AIM →
Exactly as written, transcribe the lines that run from the one containing "reply with SVG" to the end of the records below.

## begin

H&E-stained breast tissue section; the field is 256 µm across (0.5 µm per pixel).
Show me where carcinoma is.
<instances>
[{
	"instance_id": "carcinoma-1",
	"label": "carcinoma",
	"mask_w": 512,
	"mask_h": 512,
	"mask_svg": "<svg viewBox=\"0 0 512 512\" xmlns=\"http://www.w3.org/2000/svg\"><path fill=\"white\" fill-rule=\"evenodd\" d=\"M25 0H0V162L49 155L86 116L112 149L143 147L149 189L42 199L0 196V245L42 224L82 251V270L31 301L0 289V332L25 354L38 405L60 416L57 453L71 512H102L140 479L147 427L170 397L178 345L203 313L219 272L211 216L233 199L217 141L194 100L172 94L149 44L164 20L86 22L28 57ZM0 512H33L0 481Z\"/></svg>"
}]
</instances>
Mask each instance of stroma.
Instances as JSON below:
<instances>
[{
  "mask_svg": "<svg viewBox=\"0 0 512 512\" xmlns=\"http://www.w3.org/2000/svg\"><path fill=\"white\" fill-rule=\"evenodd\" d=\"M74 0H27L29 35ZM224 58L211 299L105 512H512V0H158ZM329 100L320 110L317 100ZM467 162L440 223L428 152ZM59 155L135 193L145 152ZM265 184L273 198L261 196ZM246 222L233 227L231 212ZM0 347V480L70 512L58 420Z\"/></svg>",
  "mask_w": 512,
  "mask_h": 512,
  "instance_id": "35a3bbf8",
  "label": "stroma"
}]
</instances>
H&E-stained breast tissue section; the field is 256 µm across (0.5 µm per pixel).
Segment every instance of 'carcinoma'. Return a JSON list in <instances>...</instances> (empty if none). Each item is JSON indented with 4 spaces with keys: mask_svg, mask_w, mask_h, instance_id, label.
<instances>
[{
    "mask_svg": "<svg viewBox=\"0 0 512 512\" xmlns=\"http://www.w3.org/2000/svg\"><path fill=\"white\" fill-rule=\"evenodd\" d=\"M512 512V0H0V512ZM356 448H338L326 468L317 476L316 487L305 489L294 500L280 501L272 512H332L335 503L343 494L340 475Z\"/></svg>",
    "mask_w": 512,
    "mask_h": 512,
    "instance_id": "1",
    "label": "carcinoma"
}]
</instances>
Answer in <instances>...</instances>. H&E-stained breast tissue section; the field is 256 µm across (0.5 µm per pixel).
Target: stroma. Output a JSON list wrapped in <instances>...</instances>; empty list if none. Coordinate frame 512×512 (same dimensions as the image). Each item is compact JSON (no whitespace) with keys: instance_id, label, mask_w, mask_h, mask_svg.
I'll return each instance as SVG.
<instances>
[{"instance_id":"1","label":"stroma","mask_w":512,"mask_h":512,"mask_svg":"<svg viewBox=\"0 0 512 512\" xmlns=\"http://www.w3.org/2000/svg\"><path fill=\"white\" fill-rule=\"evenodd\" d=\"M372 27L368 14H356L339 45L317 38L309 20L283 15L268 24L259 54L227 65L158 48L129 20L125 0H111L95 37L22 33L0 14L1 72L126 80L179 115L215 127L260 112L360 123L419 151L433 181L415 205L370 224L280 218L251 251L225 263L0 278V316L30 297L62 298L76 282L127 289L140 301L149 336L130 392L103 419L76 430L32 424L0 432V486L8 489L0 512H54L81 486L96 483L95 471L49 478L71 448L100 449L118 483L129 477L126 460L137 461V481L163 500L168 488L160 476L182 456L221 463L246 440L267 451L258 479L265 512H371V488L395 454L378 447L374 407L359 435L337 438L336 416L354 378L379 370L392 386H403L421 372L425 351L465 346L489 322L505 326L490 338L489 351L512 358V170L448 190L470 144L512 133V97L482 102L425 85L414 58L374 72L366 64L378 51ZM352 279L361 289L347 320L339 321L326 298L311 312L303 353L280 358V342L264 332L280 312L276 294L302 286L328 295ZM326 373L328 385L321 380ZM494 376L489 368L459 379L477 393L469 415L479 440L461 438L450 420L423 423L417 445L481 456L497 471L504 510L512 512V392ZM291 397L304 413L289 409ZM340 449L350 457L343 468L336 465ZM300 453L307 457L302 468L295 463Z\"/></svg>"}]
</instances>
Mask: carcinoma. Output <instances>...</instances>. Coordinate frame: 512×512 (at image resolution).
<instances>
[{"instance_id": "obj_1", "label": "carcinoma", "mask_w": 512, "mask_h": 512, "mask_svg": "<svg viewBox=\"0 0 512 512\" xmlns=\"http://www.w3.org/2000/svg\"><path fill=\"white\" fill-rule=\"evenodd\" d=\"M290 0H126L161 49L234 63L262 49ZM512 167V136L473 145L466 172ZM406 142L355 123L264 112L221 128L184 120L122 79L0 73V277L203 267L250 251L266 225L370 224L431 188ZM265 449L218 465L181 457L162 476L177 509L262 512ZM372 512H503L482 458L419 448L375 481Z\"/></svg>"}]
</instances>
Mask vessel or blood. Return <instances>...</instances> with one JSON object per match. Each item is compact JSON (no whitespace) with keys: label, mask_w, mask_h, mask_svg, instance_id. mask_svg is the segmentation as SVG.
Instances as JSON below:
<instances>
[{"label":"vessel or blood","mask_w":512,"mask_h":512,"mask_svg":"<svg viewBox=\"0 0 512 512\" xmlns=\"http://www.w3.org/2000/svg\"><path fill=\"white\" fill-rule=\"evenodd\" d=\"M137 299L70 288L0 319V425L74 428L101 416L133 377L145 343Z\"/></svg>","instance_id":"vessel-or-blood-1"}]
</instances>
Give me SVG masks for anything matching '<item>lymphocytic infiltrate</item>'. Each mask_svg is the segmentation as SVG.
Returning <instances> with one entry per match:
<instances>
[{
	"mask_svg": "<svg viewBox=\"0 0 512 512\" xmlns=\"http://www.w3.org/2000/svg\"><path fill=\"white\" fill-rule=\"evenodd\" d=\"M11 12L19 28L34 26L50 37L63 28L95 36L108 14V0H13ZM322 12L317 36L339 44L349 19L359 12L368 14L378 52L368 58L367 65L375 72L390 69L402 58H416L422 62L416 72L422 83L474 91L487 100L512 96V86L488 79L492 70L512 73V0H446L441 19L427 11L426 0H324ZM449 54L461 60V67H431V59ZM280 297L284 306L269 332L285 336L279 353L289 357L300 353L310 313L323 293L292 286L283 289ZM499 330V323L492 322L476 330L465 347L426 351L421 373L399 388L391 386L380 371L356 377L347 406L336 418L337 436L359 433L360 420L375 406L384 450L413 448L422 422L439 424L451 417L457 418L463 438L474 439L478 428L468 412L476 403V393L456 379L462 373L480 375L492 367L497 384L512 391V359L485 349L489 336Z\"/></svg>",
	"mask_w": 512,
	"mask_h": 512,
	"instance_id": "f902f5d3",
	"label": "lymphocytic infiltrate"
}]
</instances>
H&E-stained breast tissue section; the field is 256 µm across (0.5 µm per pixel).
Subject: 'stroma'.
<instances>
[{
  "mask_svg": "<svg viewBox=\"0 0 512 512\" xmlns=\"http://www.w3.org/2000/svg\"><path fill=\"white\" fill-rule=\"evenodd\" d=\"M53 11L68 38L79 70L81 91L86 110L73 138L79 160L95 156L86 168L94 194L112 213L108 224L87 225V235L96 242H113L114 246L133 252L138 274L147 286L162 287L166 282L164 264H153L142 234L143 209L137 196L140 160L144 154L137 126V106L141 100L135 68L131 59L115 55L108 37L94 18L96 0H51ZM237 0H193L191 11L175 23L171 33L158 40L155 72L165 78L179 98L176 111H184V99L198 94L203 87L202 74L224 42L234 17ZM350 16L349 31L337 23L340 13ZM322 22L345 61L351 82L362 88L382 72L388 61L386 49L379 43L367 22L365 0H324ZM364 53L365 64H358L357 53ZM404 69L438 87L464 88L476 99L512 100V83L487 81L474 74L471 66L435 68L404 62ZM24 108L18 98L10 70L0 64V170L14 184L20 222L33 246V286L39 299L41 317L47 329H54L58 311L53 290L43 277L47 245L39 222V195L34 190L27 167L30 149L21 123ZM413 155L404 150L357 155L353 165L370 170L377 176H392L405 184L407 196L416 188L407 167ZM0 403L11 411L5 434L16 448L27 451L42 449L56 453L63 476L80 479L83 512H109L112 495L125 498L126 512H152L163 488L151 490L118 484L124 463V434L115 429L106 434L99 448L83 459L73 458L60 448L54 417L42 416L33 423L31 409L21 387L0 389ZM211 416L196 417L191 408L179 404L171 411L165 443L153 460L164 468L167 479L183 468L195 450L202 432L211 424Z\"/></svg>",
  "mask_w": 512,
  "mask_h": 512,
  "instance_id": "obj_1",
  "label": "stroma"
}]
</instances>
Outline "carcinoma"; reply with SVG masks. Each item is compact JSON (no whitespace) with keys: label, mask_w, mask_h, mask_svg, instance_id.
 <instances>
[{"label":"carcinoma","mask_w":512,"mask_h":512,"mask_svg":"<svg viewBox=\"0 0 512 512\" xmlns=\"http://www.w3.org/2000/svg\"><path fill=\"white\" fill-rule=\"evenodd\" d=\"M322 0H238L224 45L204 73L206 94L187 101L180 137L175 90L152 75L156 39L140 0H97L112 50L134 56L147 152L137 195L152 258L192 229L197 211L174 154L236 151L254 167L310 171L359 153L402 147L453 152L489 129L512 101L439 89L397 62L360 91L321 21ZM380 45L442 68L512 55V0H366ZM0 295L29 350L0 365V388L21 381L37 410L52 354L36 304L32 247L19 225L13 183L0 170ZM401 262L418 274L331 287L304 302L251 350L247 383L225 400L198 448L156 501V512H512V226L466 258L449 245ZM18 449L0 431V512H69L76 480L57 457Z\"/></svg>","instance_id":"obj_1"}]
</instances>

## end

RIGHT ANSWER →
Outline "carcinoma"; reply with SVG masks. Each item is compact JSON (no whitespace) with keys: label, mask_w, mask_h, mask_svg, instance_id.
 <instances>
[{"label":"carcinoma","mask_w":512,"mask_h":512,"mask_svg":"<svg viewBox=\"0 0 512 512\" xmlns=\"http://www.w3.org/2000/svg\"><path fill=\"white\" fill-rule=\"evenodd\" d=\"M322 0H238L224 45L204 73L206 94L187 101L180 137L175 90L152 75L156 39L140 0H97L112 50L134 56L147 152L137 195L152 258L192 229L197 211L174 154L236 151L254 167L310 171L359 153L402 147L453 152L489 129L512 101L439 89L397 62L360 91L321 21ZM380 45L442 68L512 55V0H366ZM0 295L29 350L0 365V388L21 381L37 410L52 354L36 304L32 247L19 225L13 183L0 170ZM401 262L418 274L331 287L304 302L251 350L247 383L225 400L198 448L156 501V512H512V226L466 258L449 245ZM18 449L0 431V512H69L76 480L57 457Z\"/></svg>","instance_id":"obj_1"}]
</instances>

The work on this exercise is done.